* [What this task involves]: Your reply should be the whole listing, copied exactly, with the pictures left out.

* [Dataset records]:
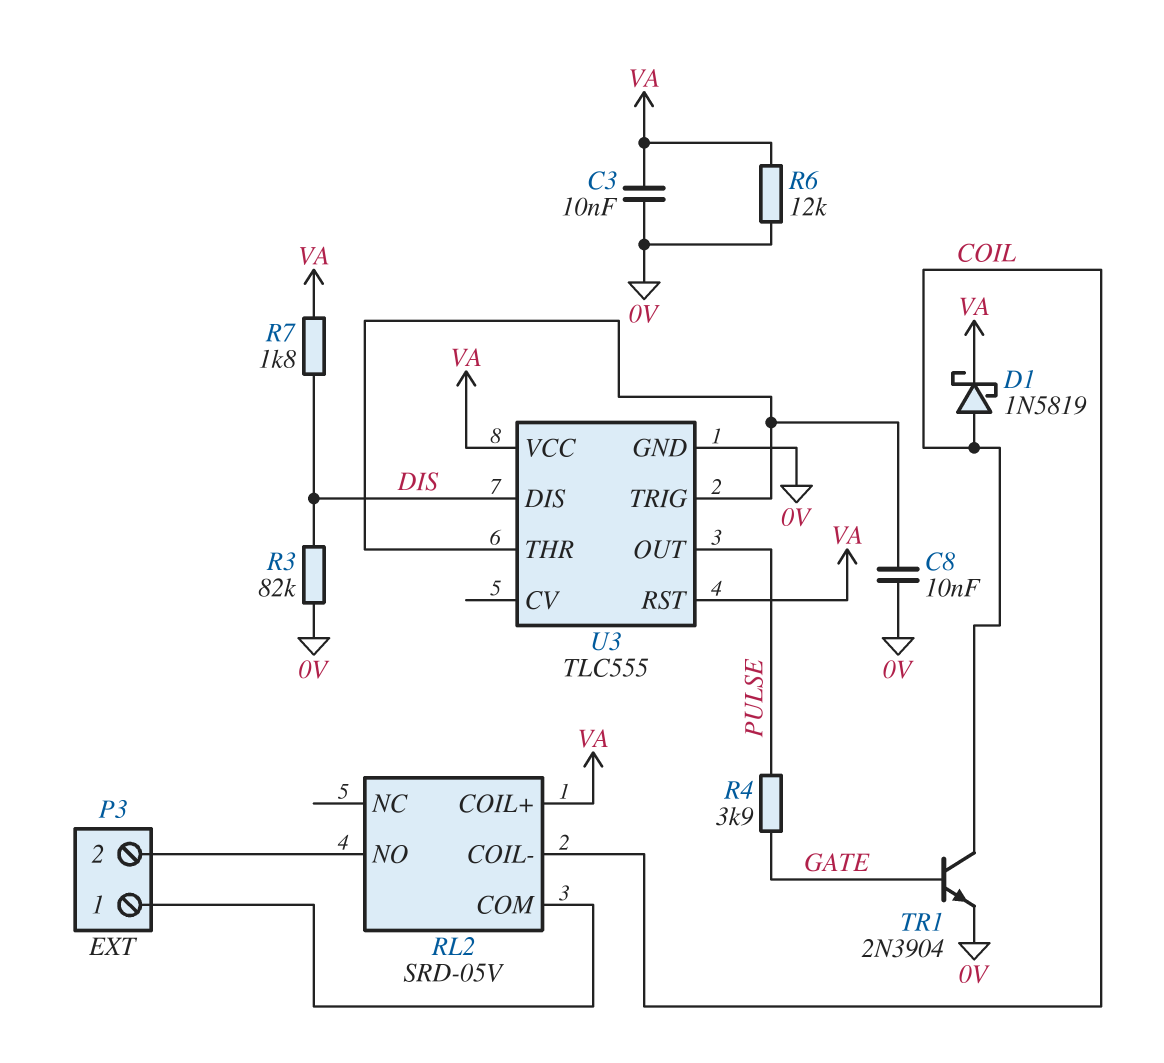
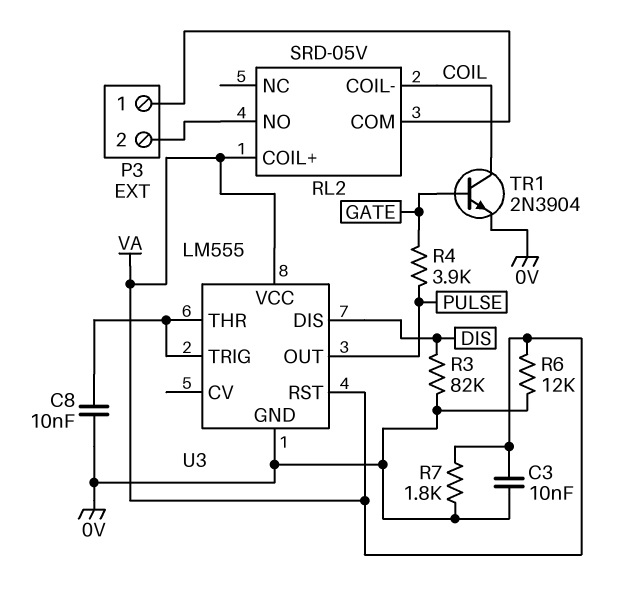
D1: schottky 1N5819 (A COIL, K VA) -> none
R7: 1.8k (DIS, VA) -> 1.8k (0V, VA)
U3: TLC555 -> LM555

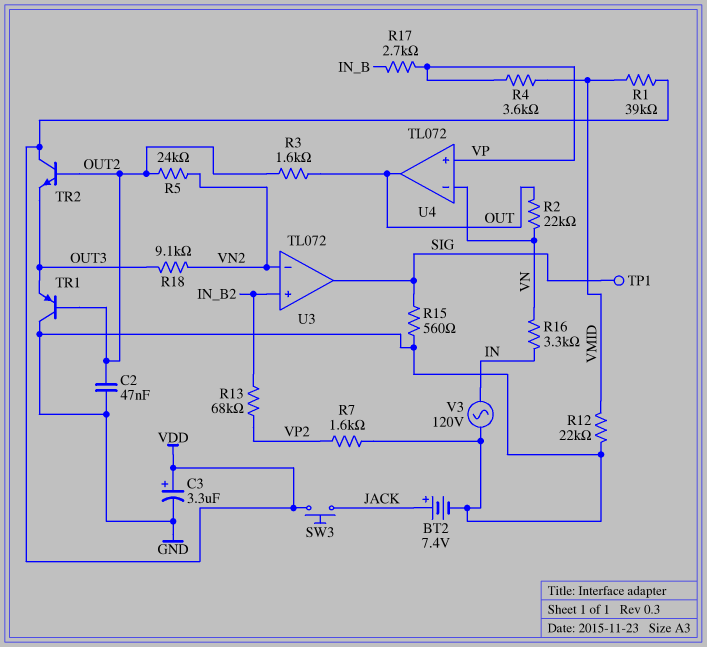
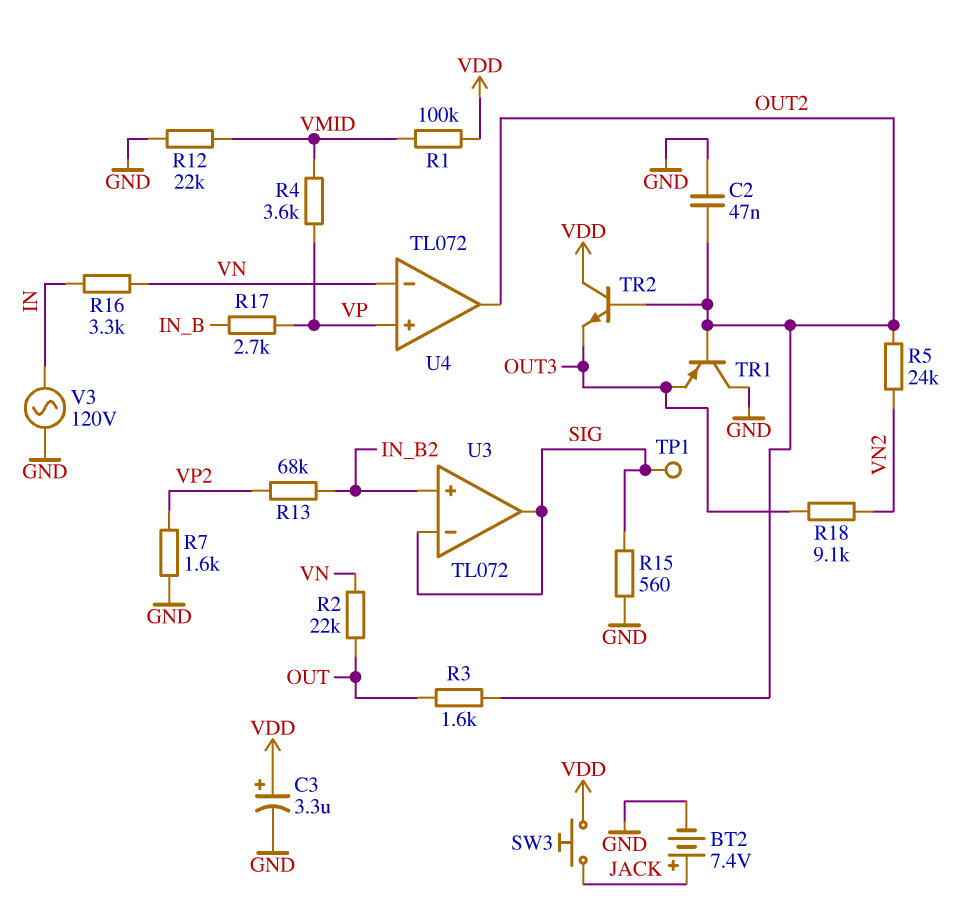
R1: 39k (VDD, VMID) -> 100k (VDD, VMID)
U3 pin in-: VN2 -> SIG
U4 pin out: OUT -> OUT2

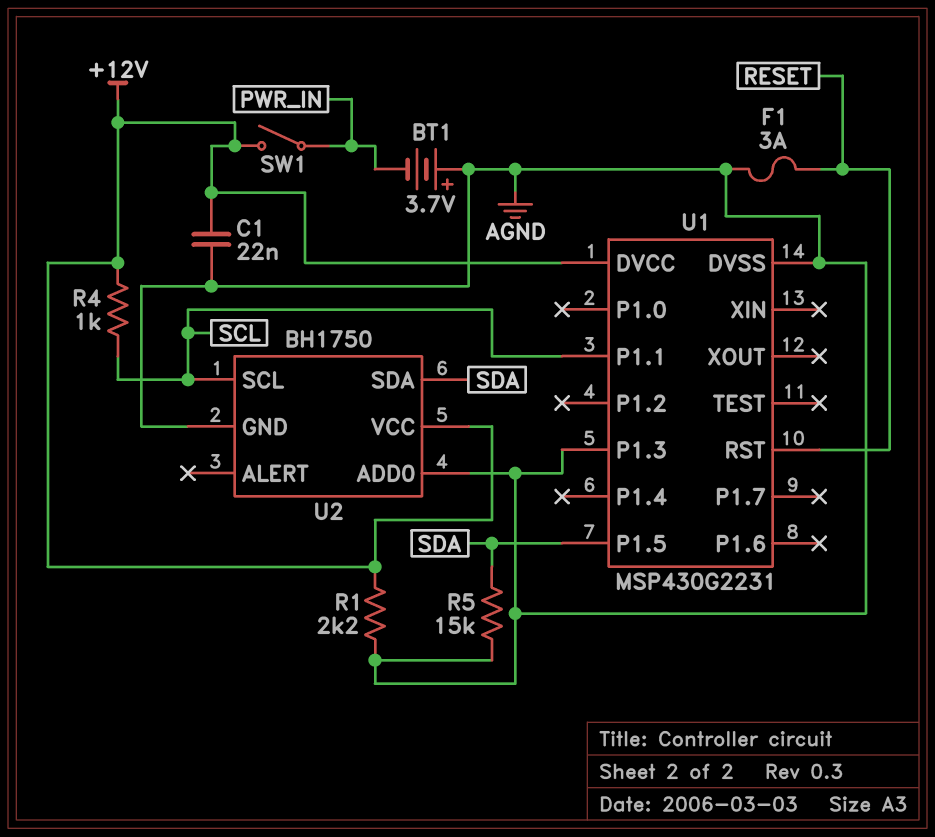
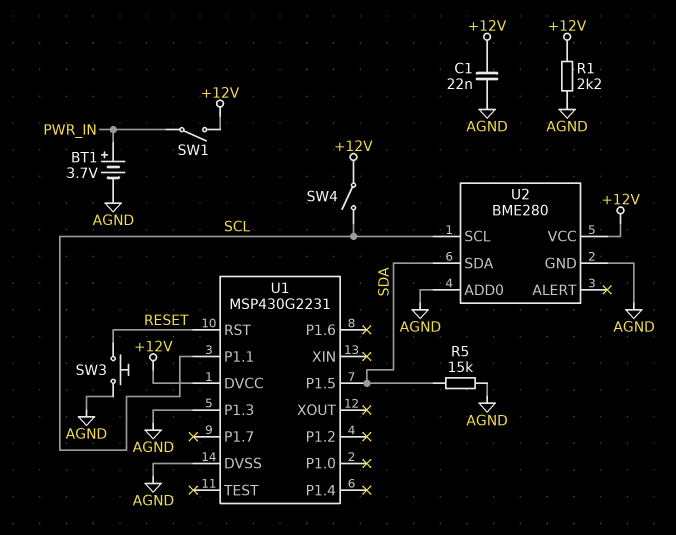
BT1: 3.7V (plus AGND, minus PWR_IN) -> 3.7V (plus PWR_IN, minus AGND)
F1: 3A (AGND, RESET) -> none
R4: 1k (+12V, SCL) -> none
SW3: none -> button (AGND, RESET)
SW4: none -> switch (+12V, SCL)
U2: BH1750 -> BME280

* [Answer]:
D1: schottky 1N5819 (A COIL, K VA) -> none
R7: 1.8k (DIS, VA) -> 1.8k (0V, VA)
U3: TLC555 -> LM555

R1: 39k (VDD, VMID) -> 100k (VDD, VMID)
U3 pin in-: VN2 -> SIG
U4 pin out: OUT -> OUT2

BT1: 3.7V (plus AGND, minus PWR_IN) -> 3.7V (plus PWR_IN, minus AGND)
F1: 3A (AGND, RESET) -> none
R4: 1k (+12V, SCL) -> none
SW3: none -> button (AGND, RESET)
SW4: none -> switch (+12V, SCL)
U2: BH1750 -> BME280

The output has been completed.